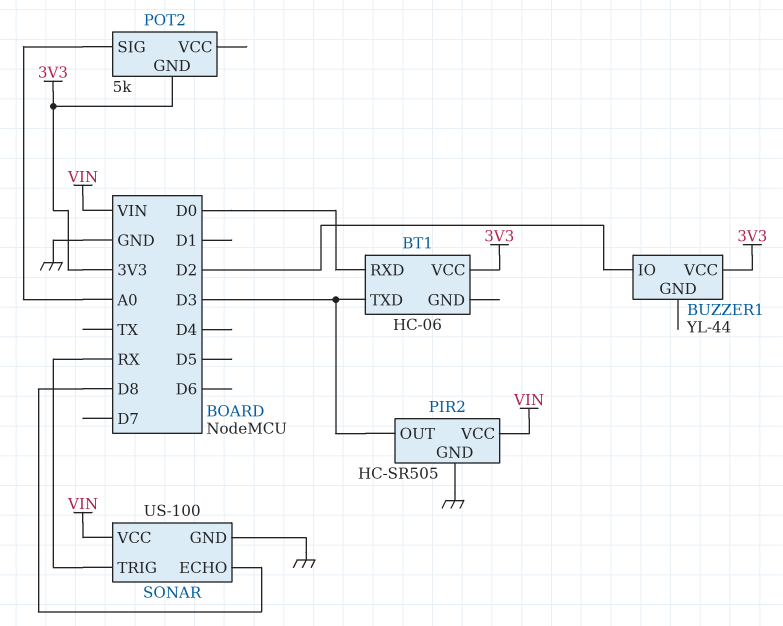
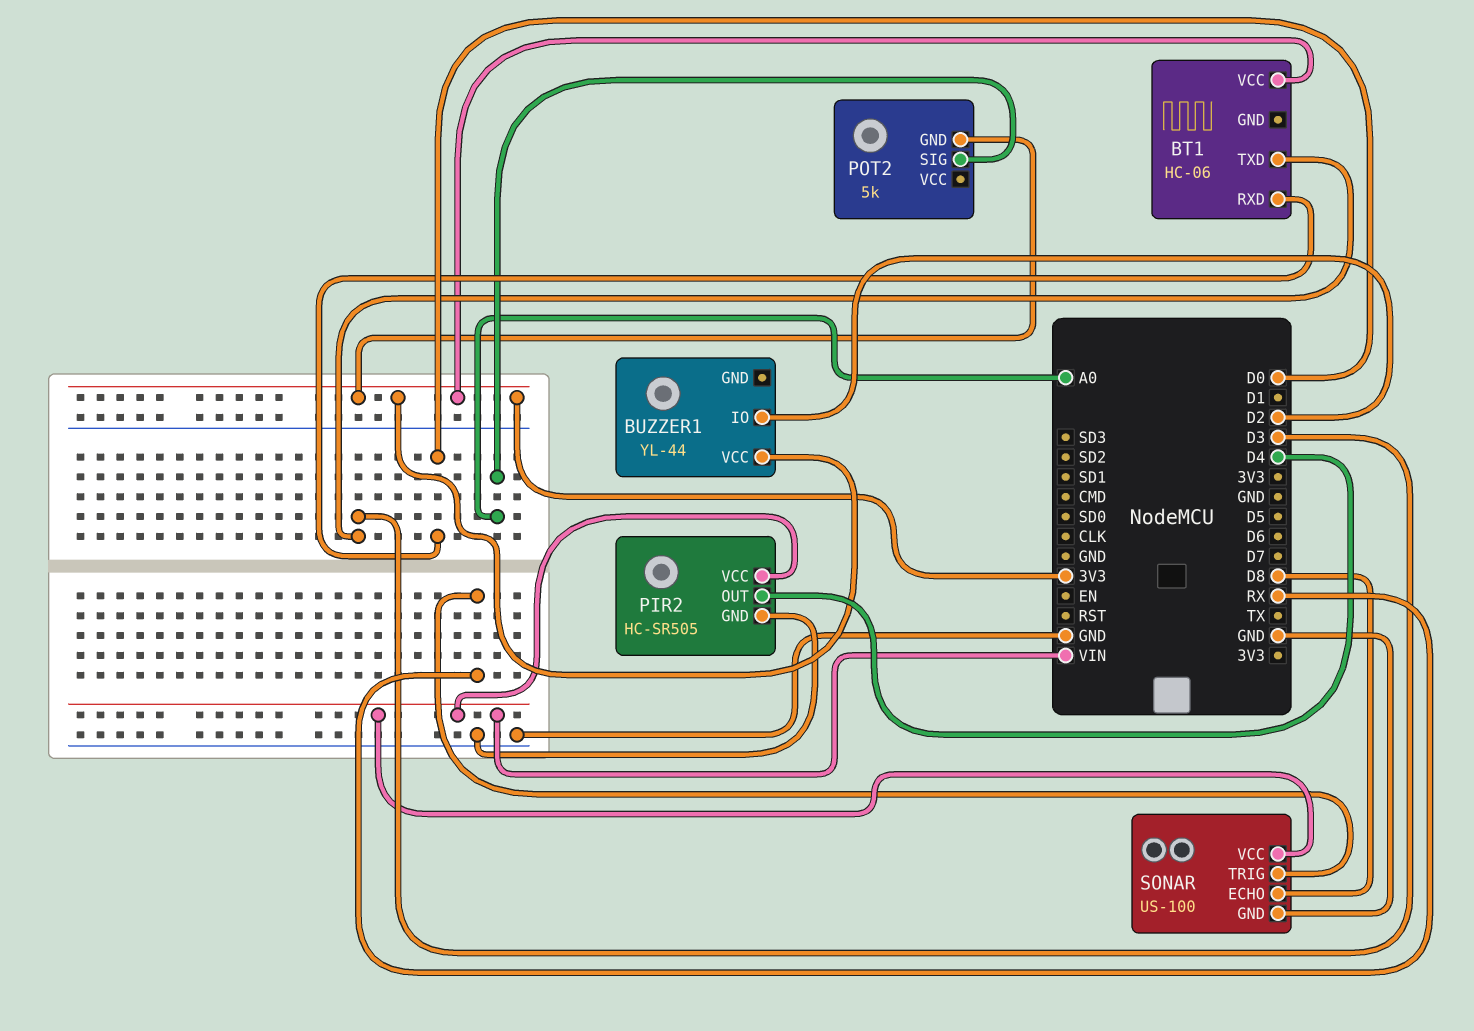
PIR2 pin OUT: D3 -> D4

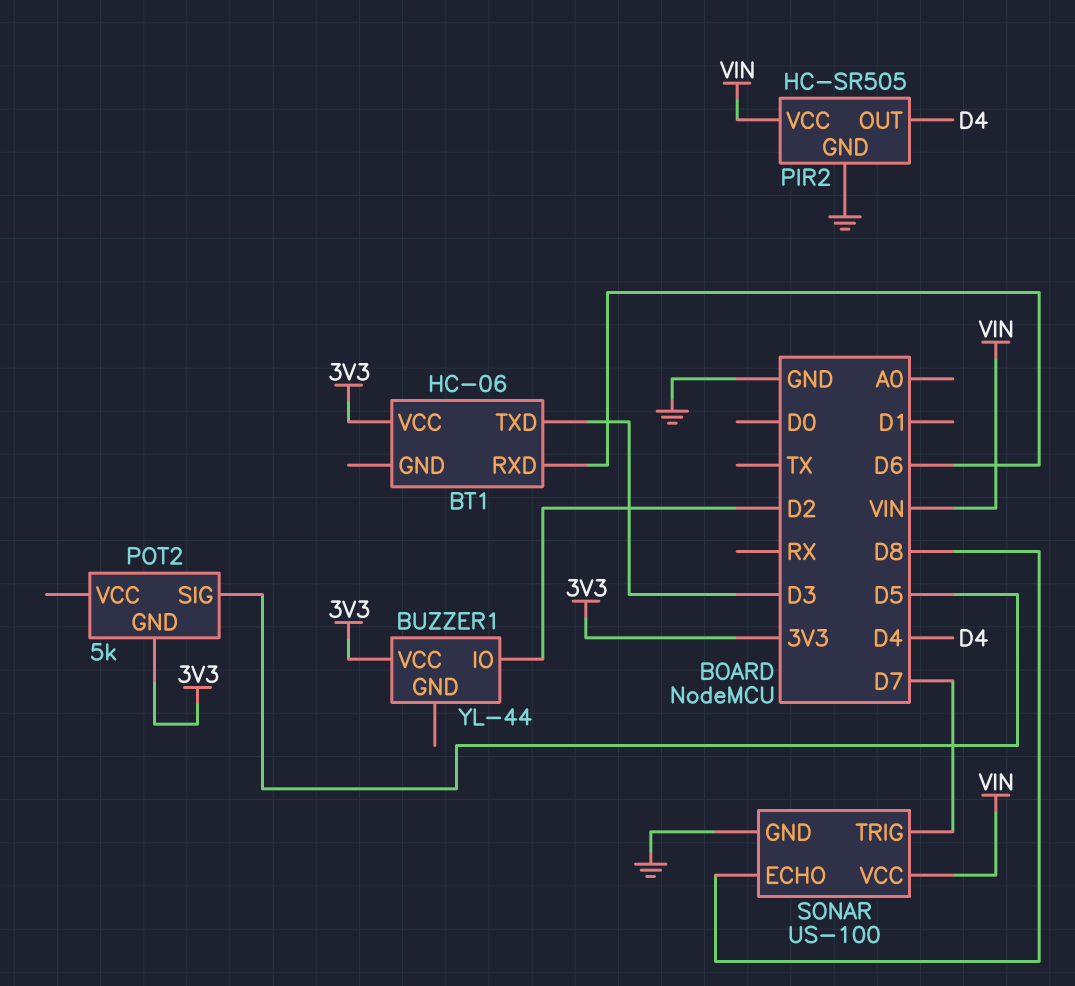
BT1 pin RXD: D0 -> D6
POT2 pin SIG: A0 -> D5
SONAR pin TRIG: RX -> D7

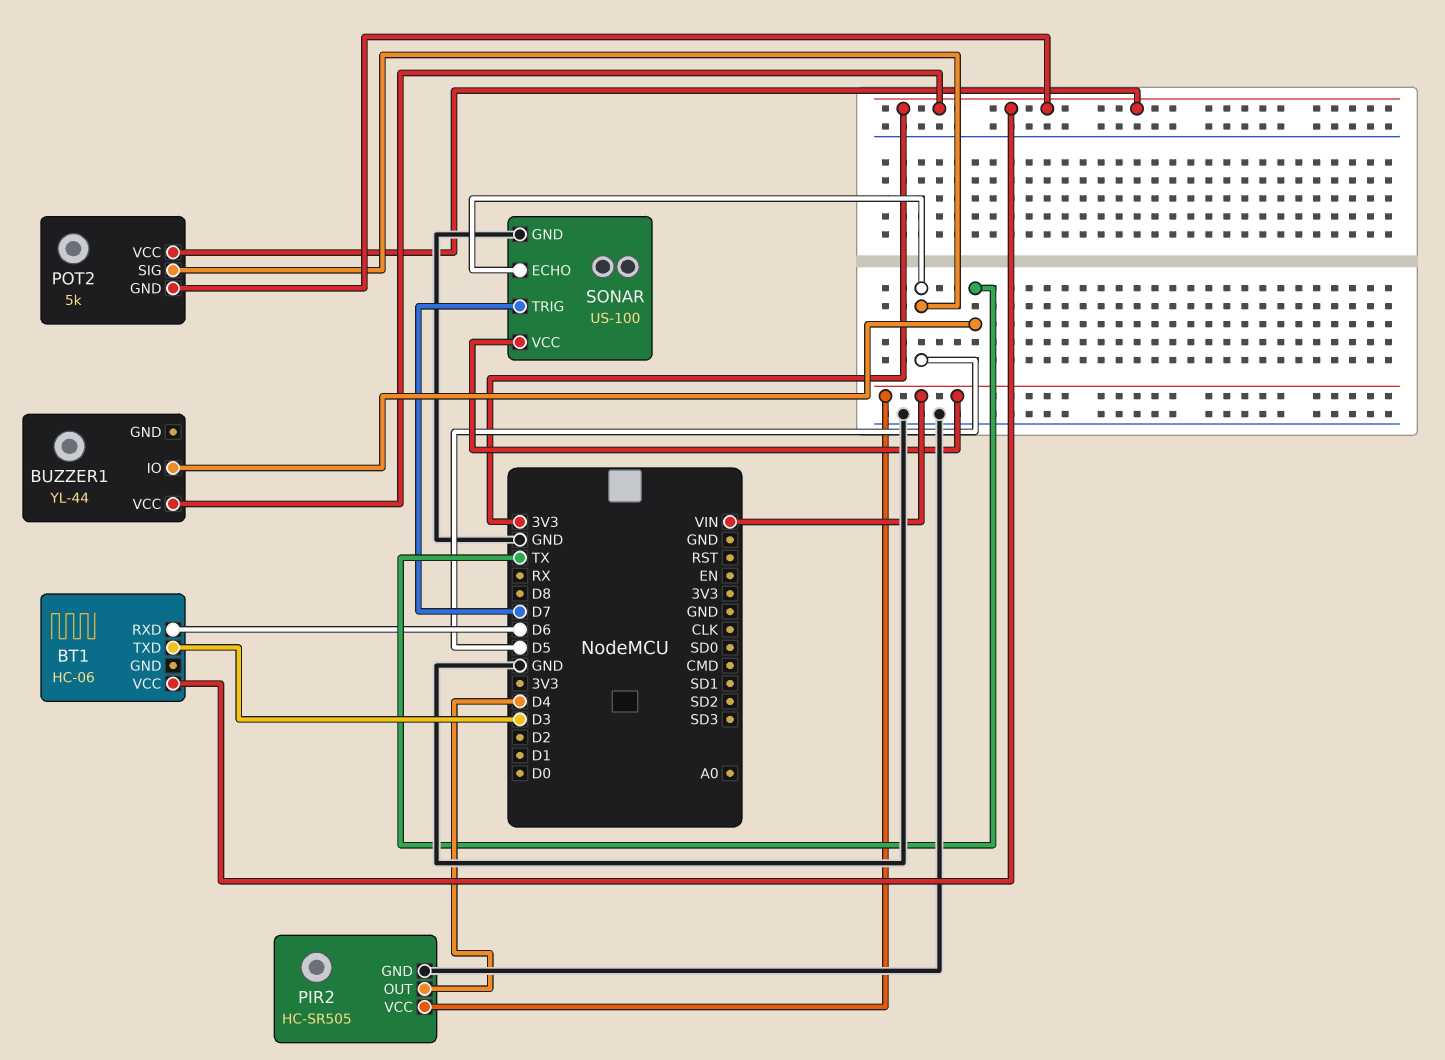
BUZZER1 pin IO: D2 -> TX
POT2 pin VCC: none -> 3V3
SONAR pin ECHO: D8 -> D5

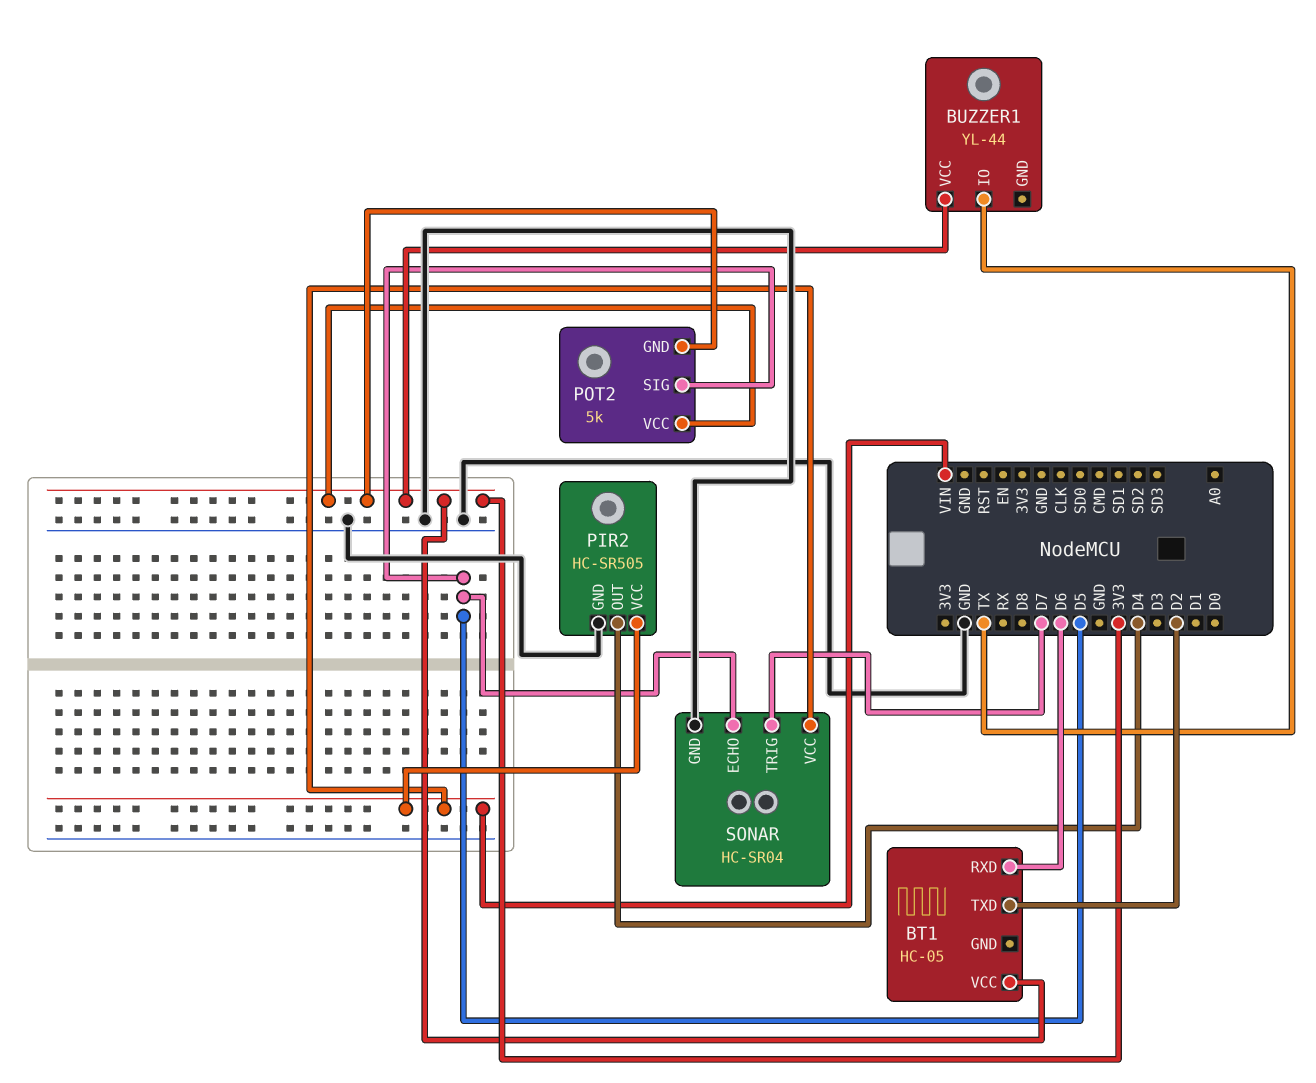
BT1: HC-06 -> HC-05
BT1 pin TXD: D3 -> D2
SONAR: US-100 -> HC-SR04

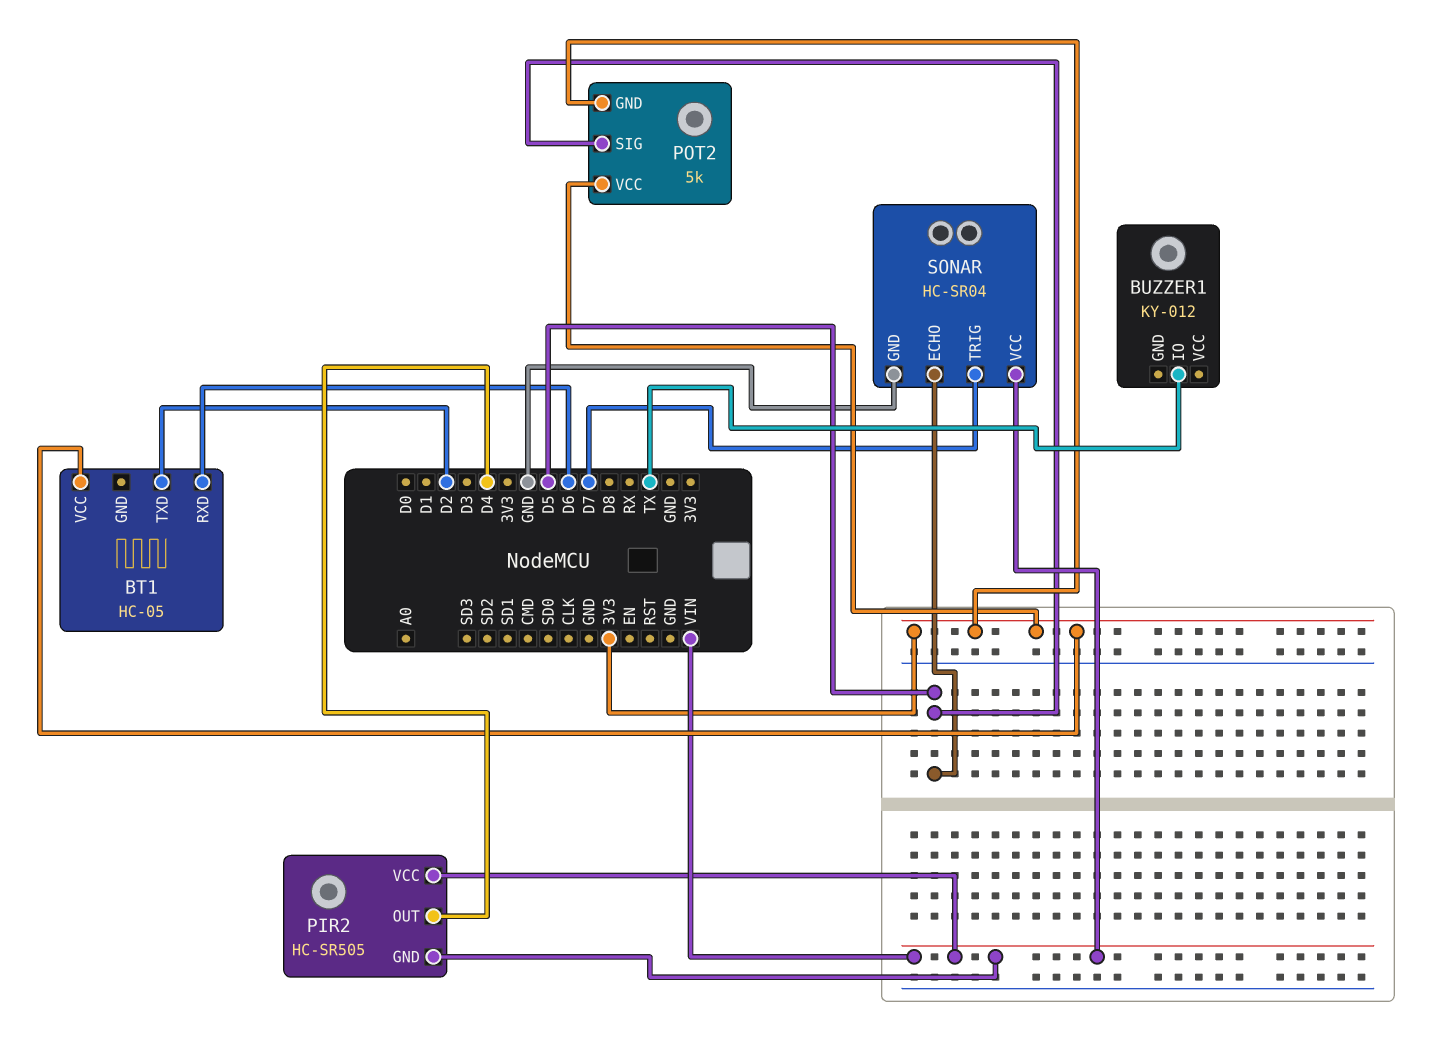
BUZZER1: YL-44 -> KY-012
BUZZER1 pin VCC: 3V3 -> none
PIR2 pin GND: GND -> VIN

▶ ASSIGNED TASK: Among the entries, how many lines contain the word "SONAR"? Give the number alone.

▶ RESPONSE: 3